==== Data for this task ====

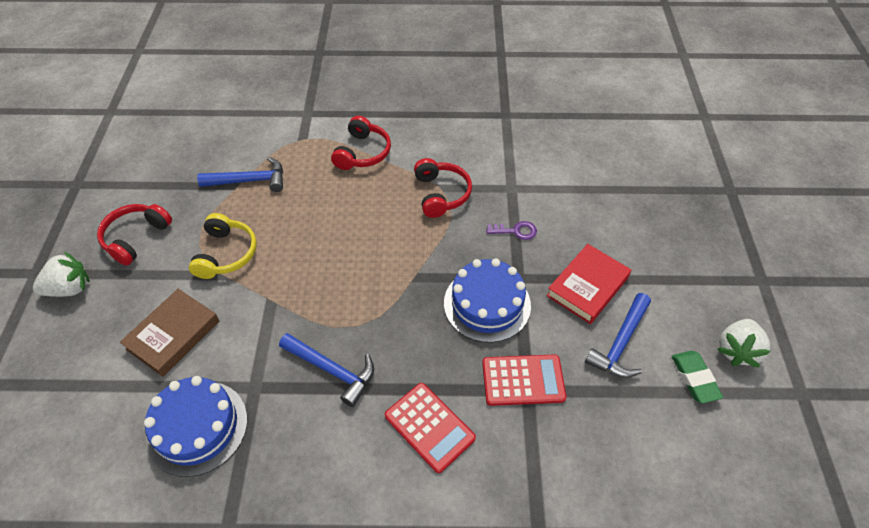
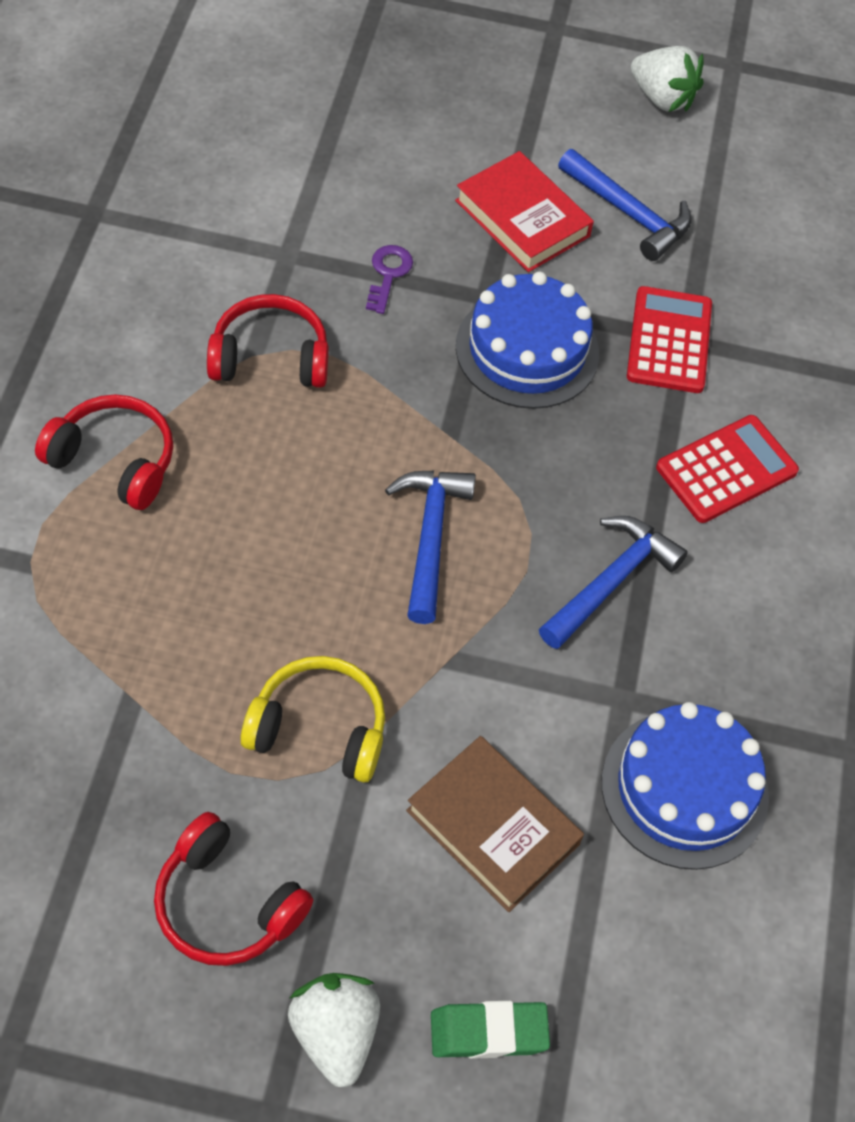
camera: 85 degrees left, 5 degrees up
(250, 180) = (125, 674): blue hammer -> blue hammer (429, 537)
(694, 378) = (696, 156): green eraser -> green eraser (488, 1032)

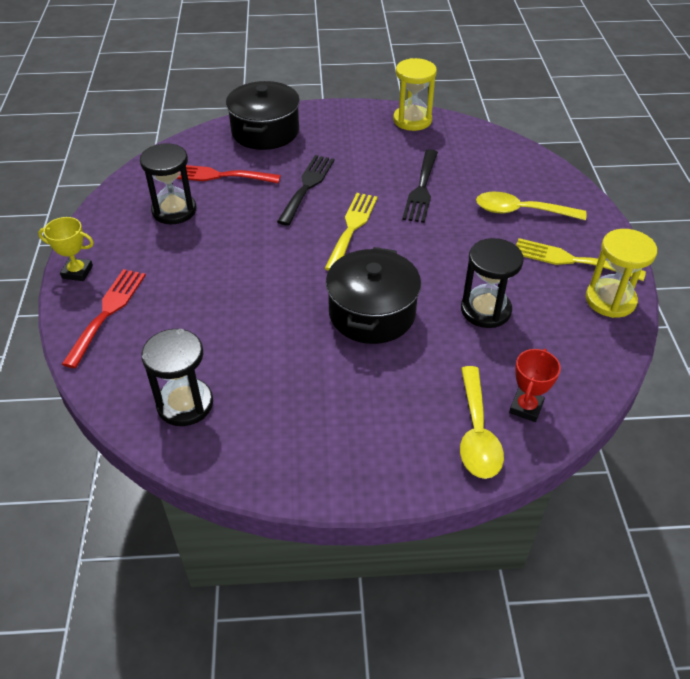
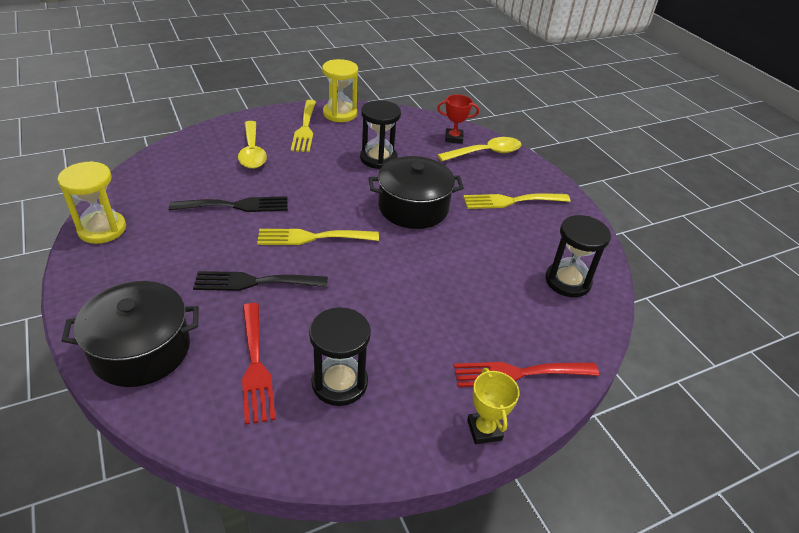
camera: 115 degrees left, 5 degrees down
(350, 414) = (511, 201): none -> yellow fork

====

• [What is being asked] Copy out all the data exactly; skip the pictures.

• [Solution to this exercise]
camera: 85 degrees left, 5 degrees up
(250, 180) = (125, 674): blue hammer -> blue hammer (429, 537)
(694, 378) = (696, 156): green eraser -> green eraser (488, 1032)

camera: 115 degrees left, 5 degrees down
(350, 414) = (511, 201): none -> yellow fork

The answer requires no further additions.